- WHAT YOU SHOULD DO
Set down each line of the data exactly, but not the pictures.

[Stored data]
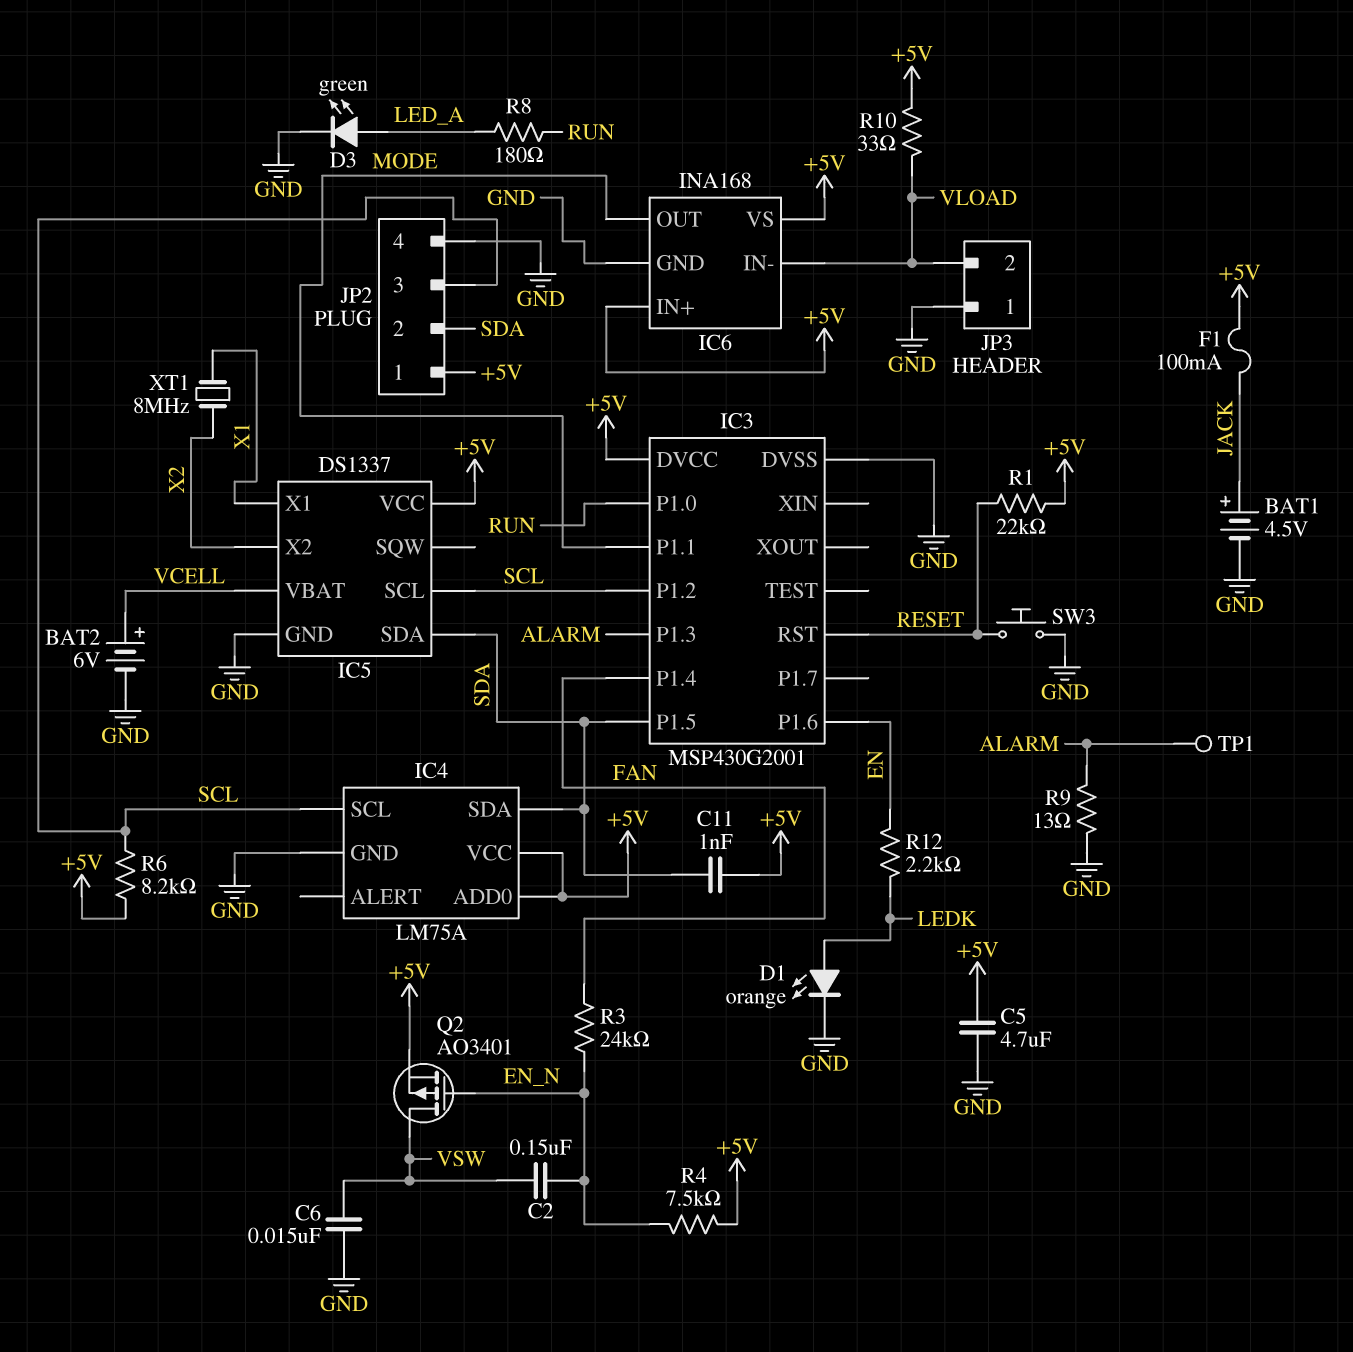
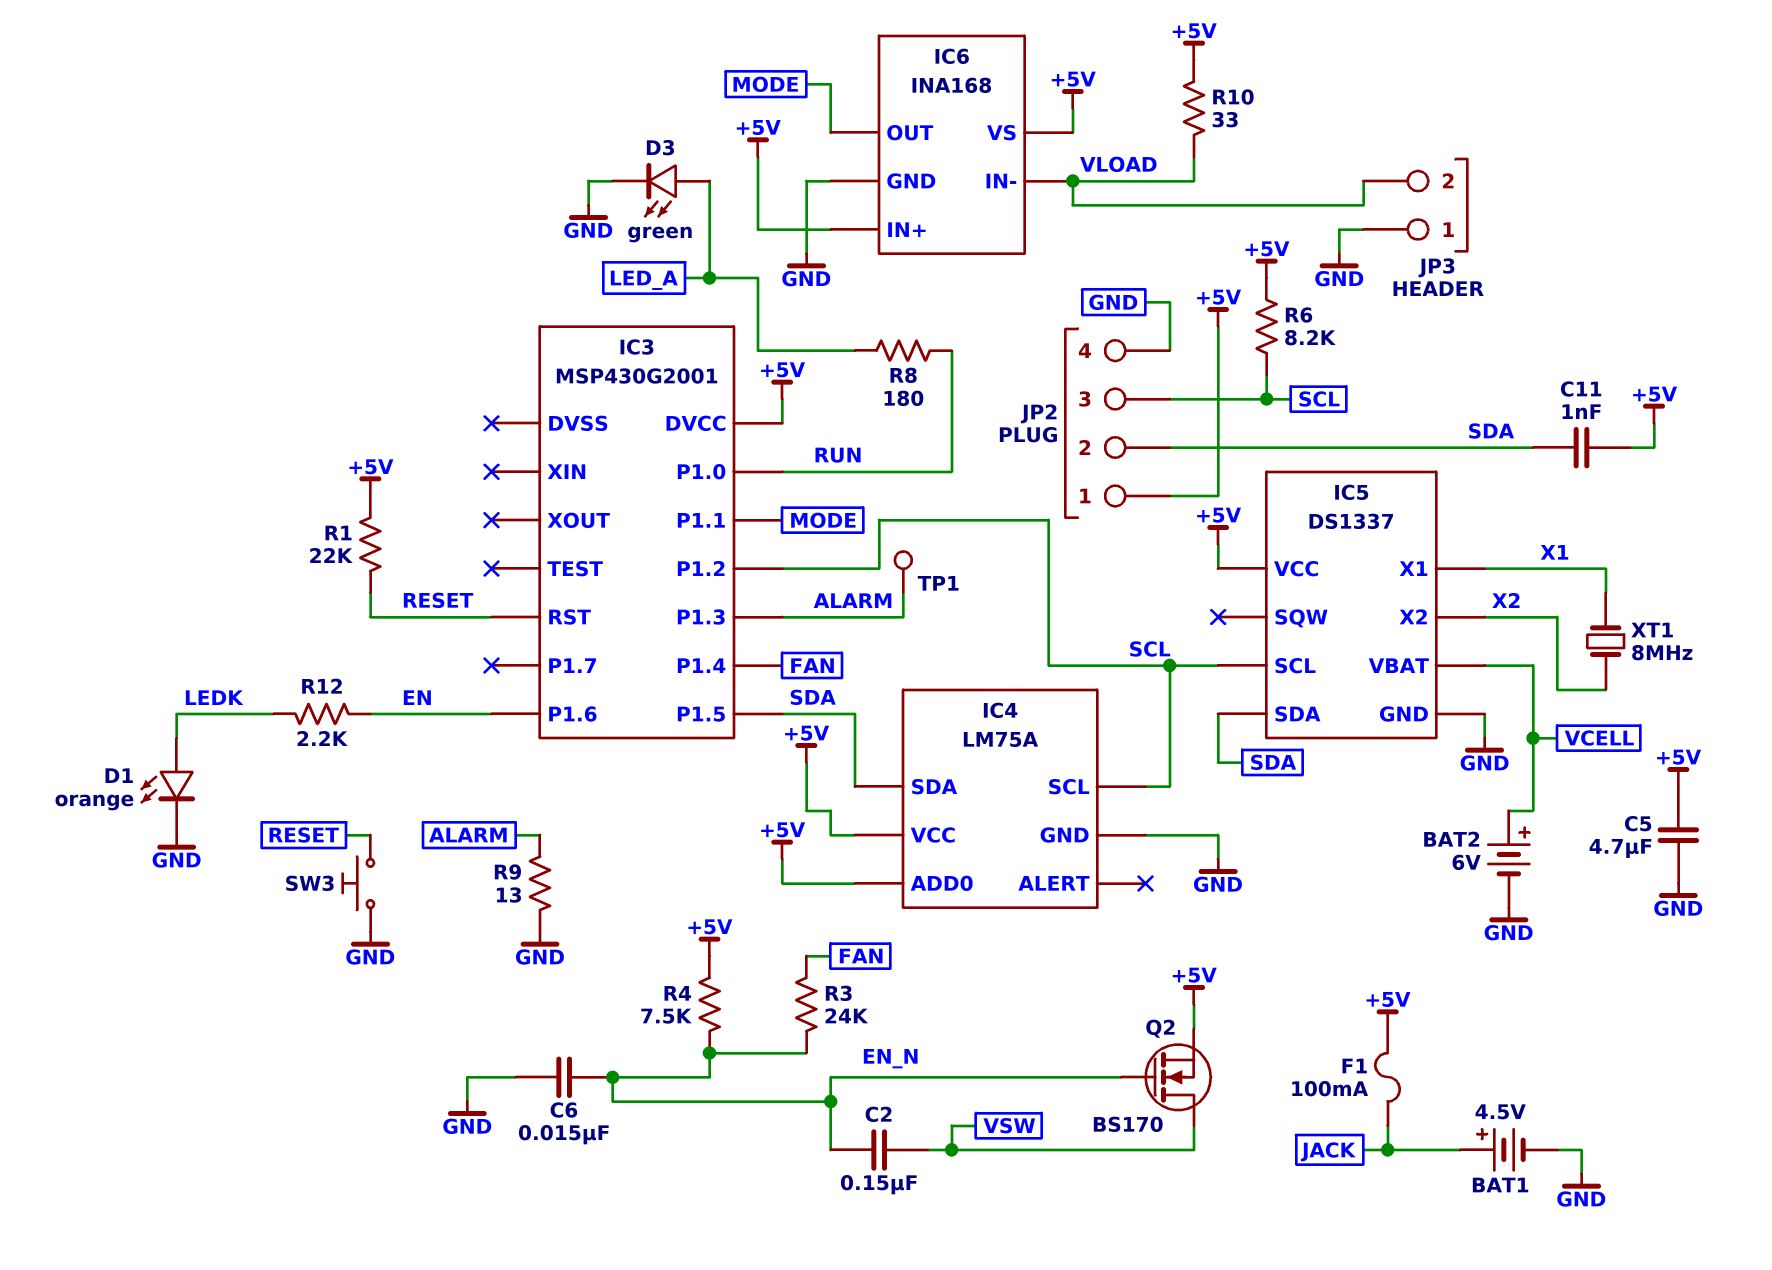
C6: 15nF (GND, VSW) -> 15nF (EN_N, GND)
IC3 pin DVSS: GND -> none
Q2: PMOS AO3401 (G EN_N, D VSW, S +5V) -> NMOS BS170 (G EN_N, D VSW, S +5V)

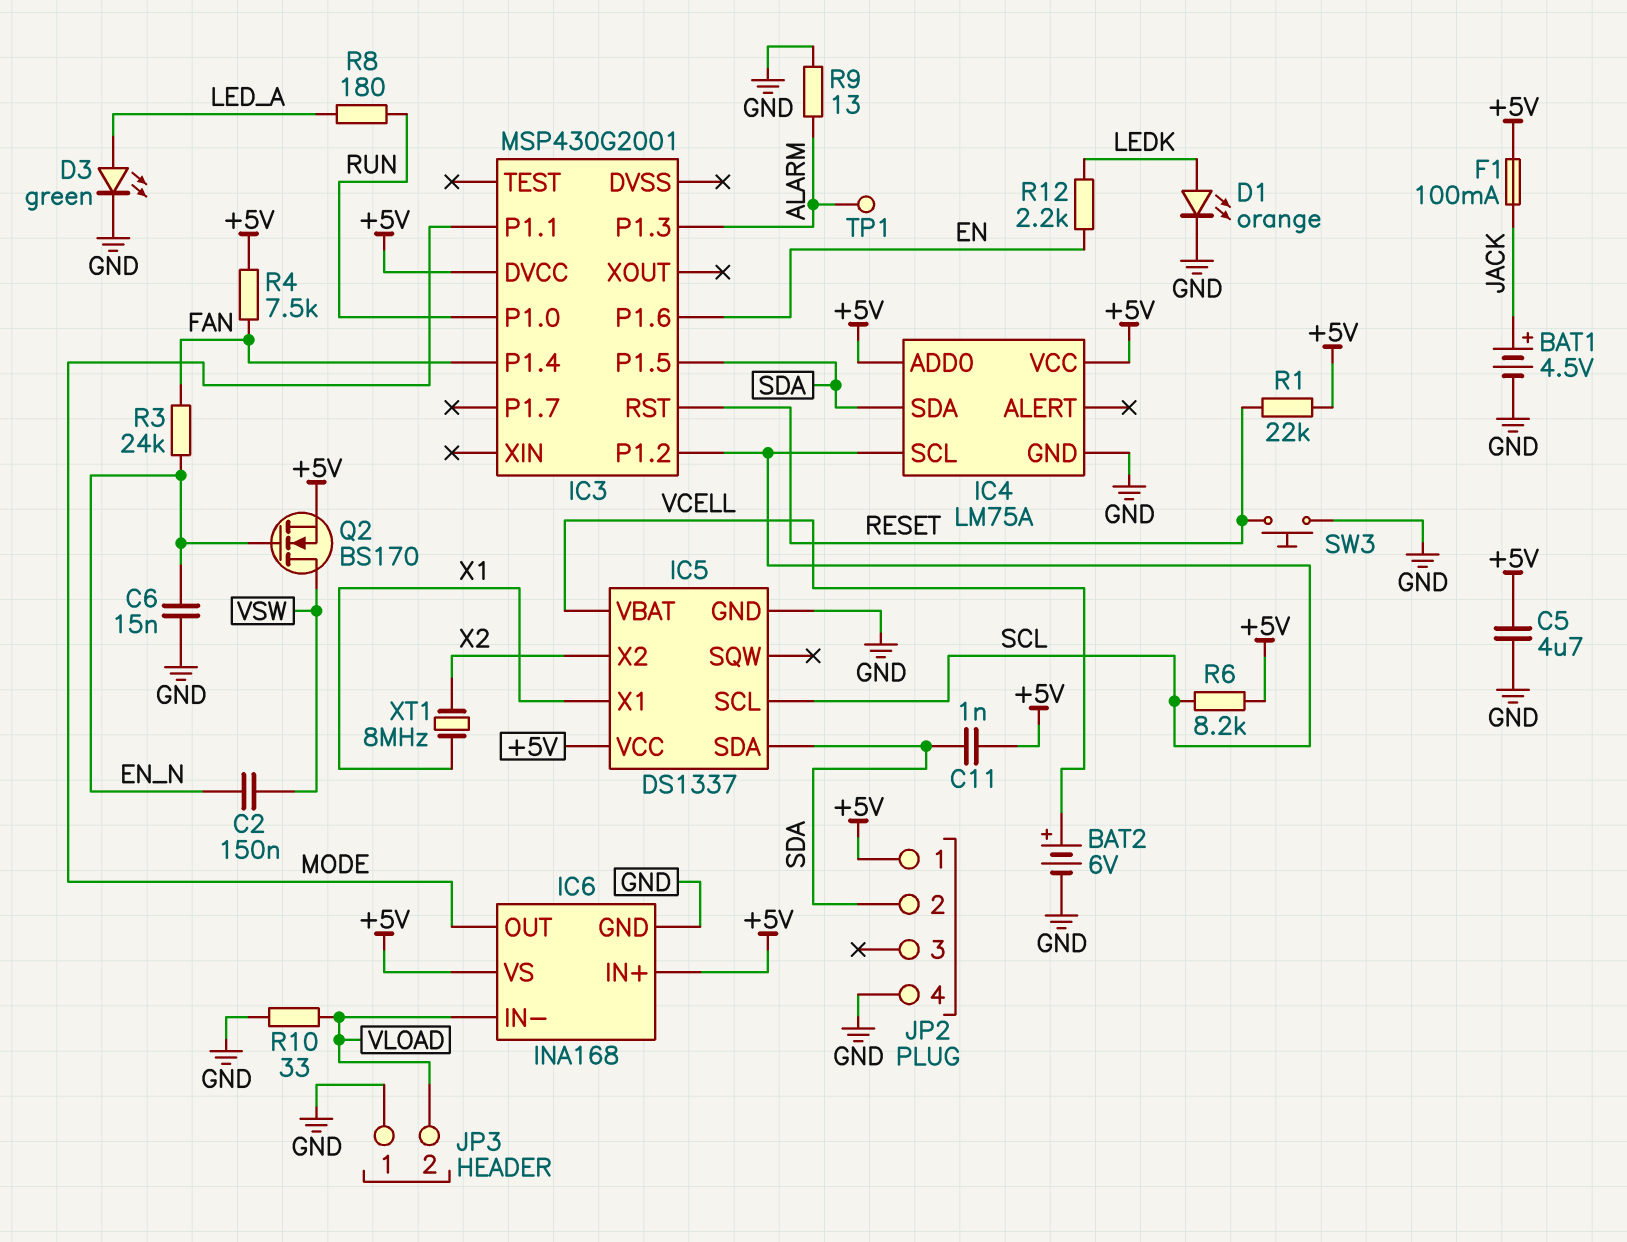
JP2 pin 3: SCL -> none
R4: 7.5k (+5V, EN_N) -> 7.5k (+5V, FAN)
R10: 33 (+5V, VLOAD) -> 33 (GND, VLOAD)

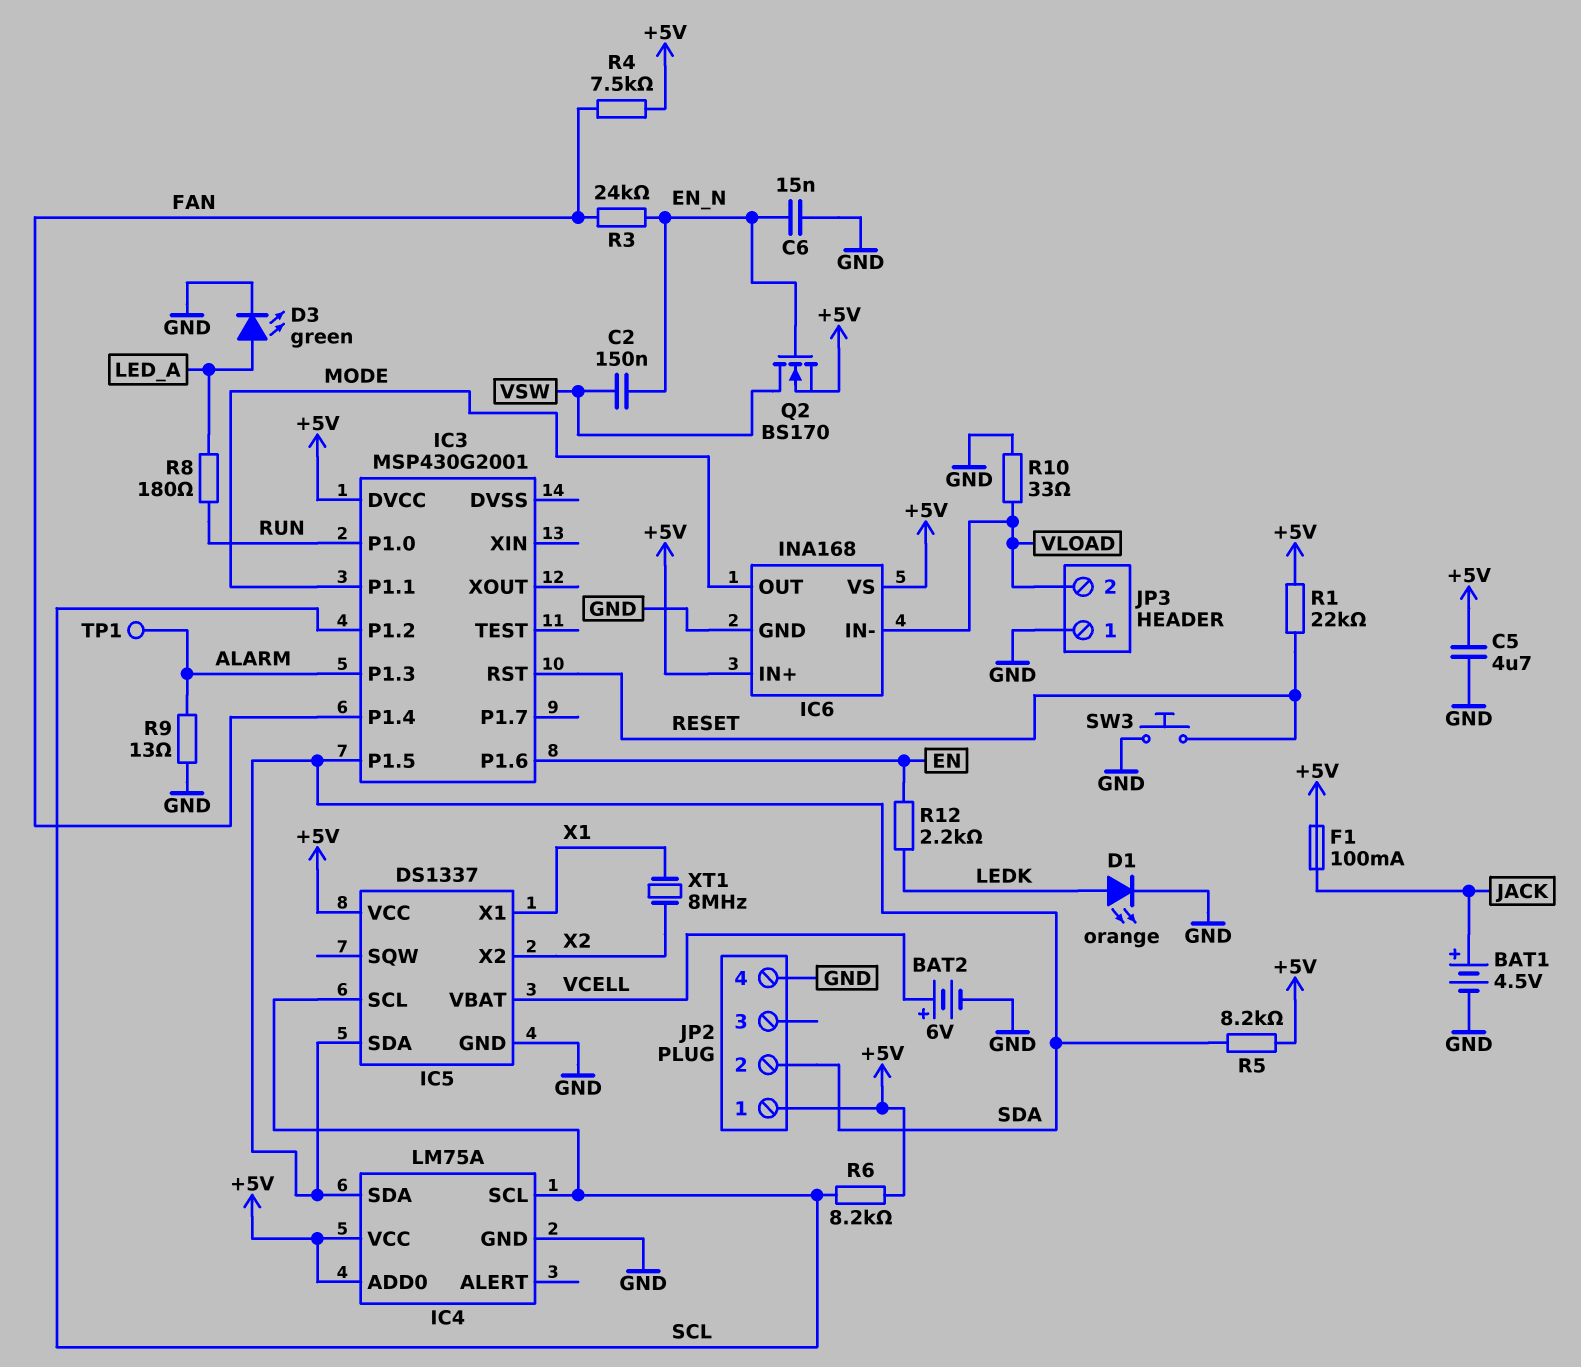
C11: 1nF (+5V, SDA) -> none
R5: none -> 8.2k (+5V, SDA)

- RESULT
C6: 15nF (GND, VSW) -> 15nF (EN_N, GND)
IC3 pin DVSS: GND -> none
Q2: PMOS AO3401 (G EN_N, D VSW, S +5V) -> NMOS BS170 (G EN_N, D VSW, S +5V)

JP2 pin 3: SCL -> none
R4: 7.5k (+5V, EN_N) -> 7.5k (+5V, FAN)
R10: 33 (+5V, VLOAD) -> 33 (GND, VLOAD)

C11: 1nF (+5V, SDA) -> none
R5: none -> 8.2k (+5V, SDA)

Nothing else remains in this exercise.